▶ **Exercise description**: The answer must consist of each line of the records below that contains the string "black".

▶ **Source information**:
===============
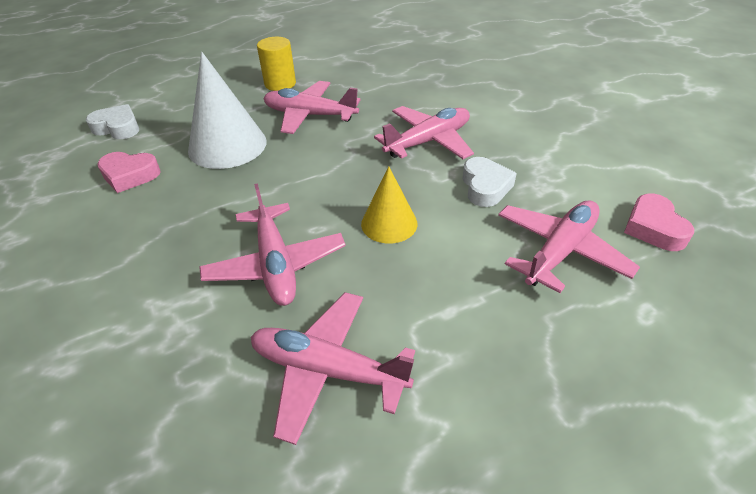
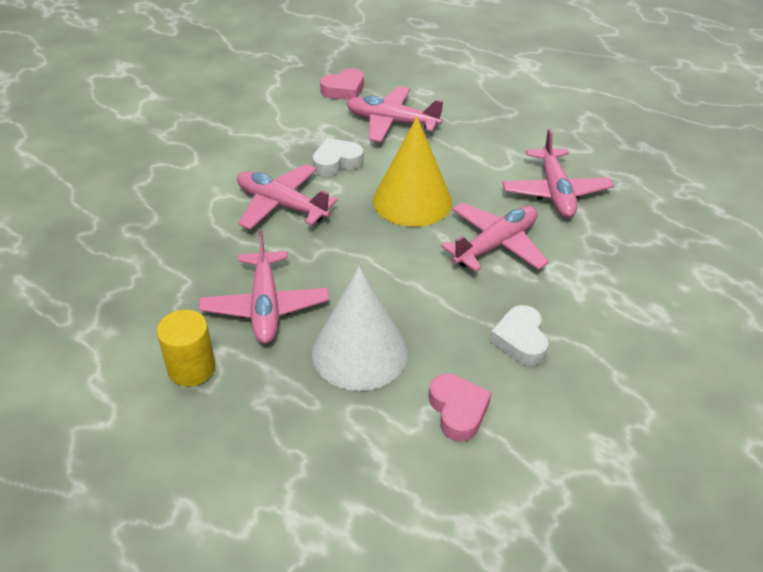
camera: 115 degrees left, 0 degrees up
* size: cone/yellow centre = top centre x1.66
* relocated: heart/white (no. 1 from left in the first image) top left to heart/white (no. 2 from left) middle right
===============
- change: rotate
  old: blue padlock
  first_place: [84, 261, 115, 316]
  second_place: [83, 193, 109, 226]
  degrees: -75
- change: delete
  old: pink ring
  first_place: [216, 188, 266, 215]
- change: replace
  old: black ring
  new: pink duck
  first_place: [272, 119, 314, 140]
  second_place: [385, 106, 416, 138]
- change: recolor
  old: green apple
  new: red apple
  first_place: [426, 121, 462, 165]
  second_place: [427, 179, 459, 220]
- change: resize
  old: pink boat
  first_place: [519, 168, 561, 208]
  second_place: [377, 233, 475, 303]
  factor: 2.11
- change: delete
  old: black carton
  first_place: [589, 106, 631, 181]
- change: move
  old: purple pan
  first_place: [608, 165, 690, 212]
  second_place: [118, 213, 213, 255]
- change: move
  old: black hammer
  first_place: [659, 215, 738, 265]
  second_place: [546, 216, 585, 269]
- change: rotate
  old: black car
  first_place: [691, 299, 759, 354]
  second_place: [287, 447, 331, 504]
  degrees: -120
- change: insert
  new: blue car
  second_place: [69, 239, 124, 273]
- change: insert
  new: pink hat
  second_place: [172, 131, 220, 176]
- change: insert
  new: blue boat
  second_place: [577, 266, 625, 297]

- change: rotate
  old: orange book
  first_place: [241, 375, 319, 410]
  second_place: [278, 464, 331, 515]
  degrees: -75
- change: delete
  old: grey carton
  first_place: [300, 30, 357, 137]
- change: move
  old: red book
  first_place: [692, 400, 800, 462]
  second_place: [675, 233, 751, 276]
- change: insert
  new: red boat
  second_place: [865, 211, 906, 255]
===============
▶ **Solution to the problem**:
  old: black ring
  old: black carton
  old: black hammer
  old: black car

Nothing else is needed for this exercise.